Your objective: Retype every entry below without pictures.

Task input:
☆ ☆ ☆ ☆ ☆

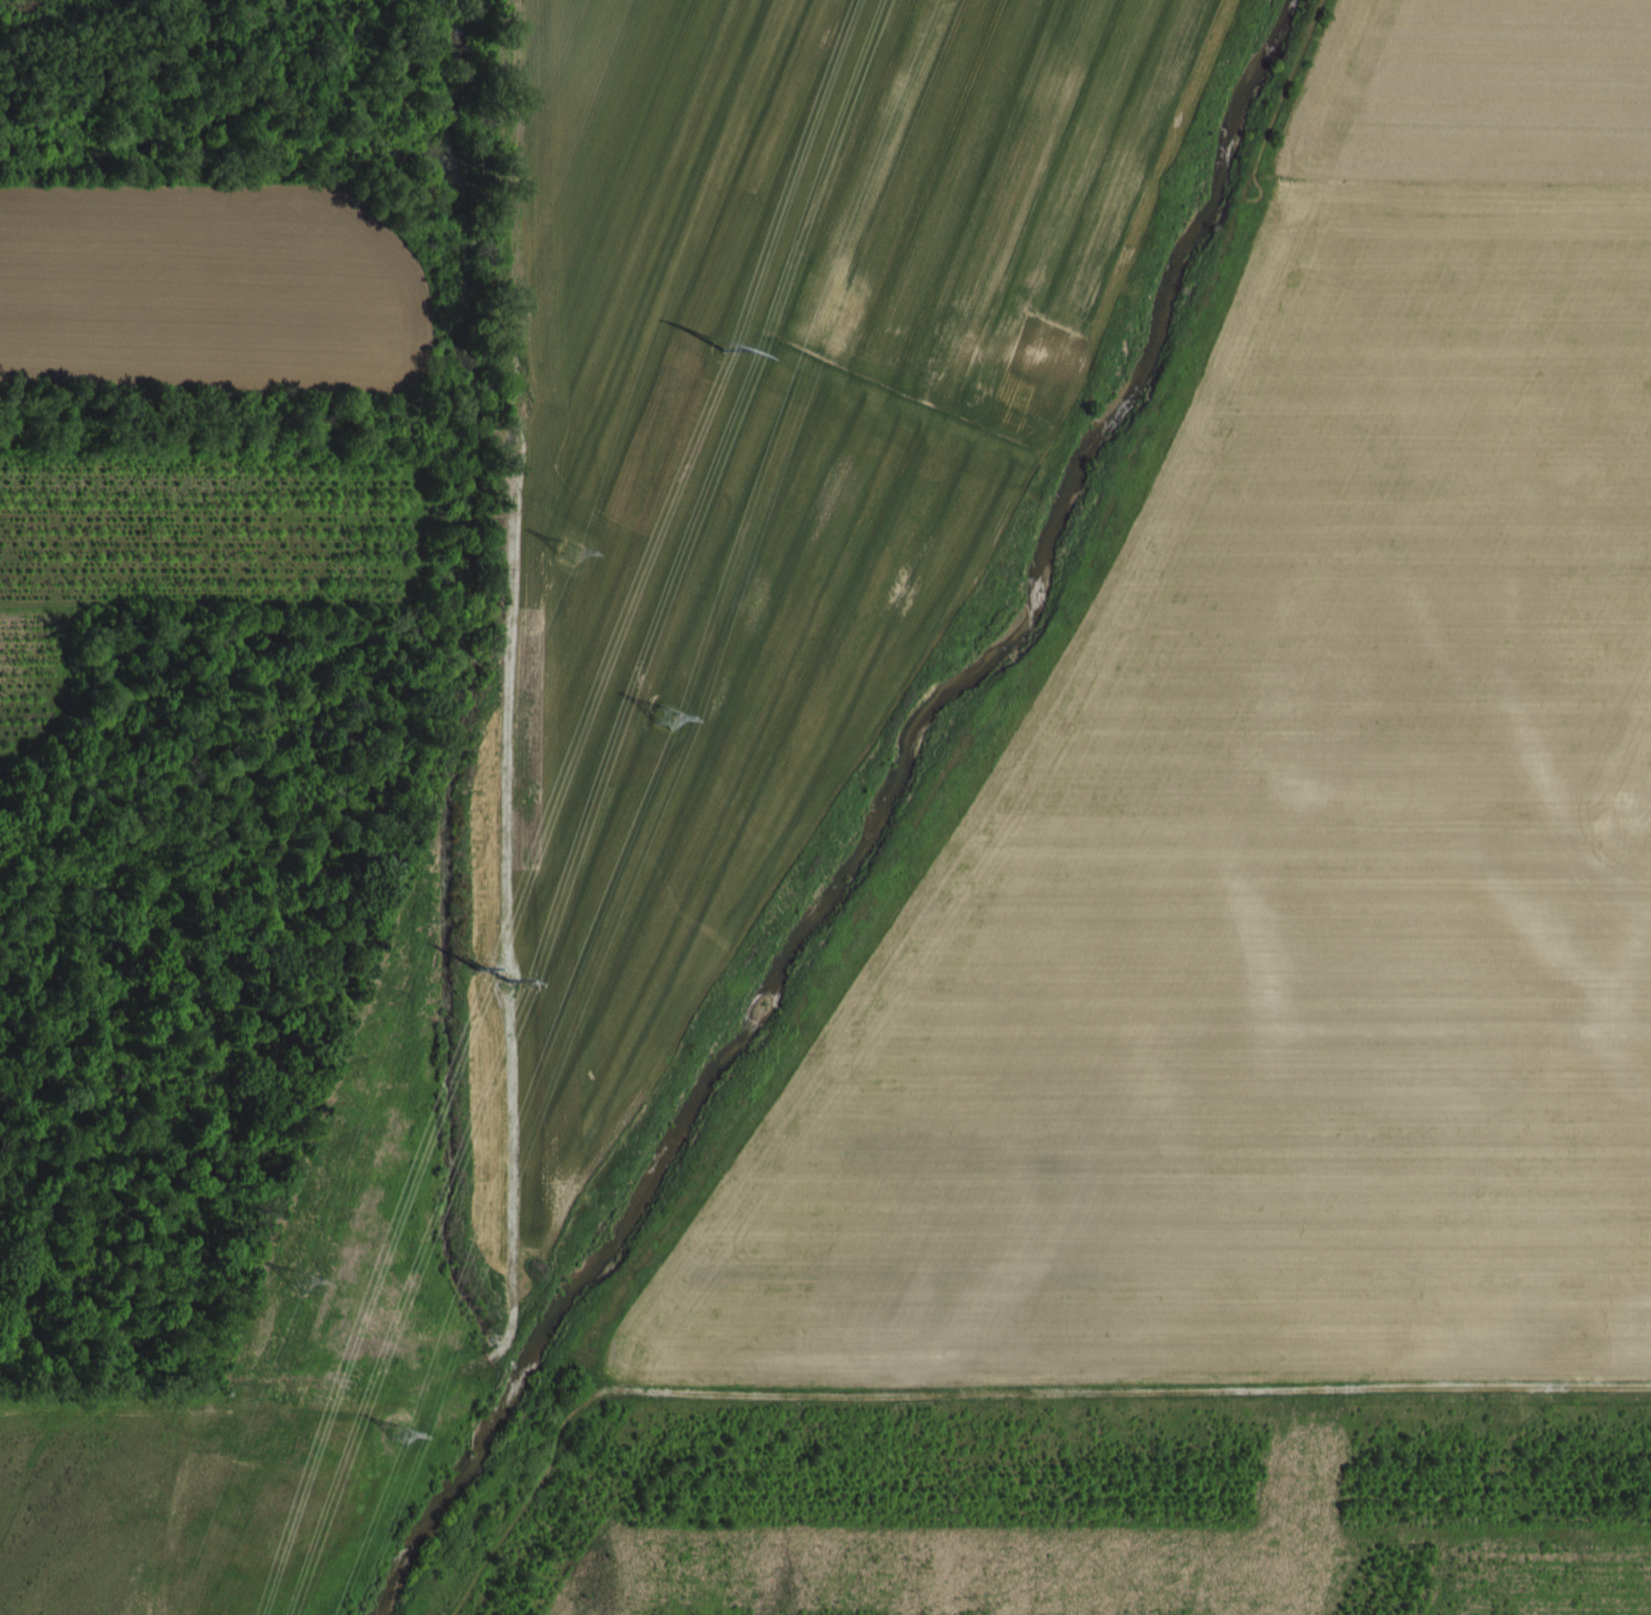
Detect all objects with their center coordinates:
power tower: (720, 370)
power tower: (574, 553)
power tower: (671, 718)
power tower: (476, 991)
power tower: (301, 1277)
road: (1129, 1387)
power tower: (410, 1433)
road: (525, 1497)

☆ ☆ ☆ ☆ ☆

Solution to this exercise:
Detect all objects with their center coordinates:
power tower: (720, 370)
power tower: (574, 553)
power tower: (671, 718)
power tower: (476, 991)
power tower: (301, 1277)
road: (1129, 1387)
power tower: (410, 1433)
road: (525, 1497)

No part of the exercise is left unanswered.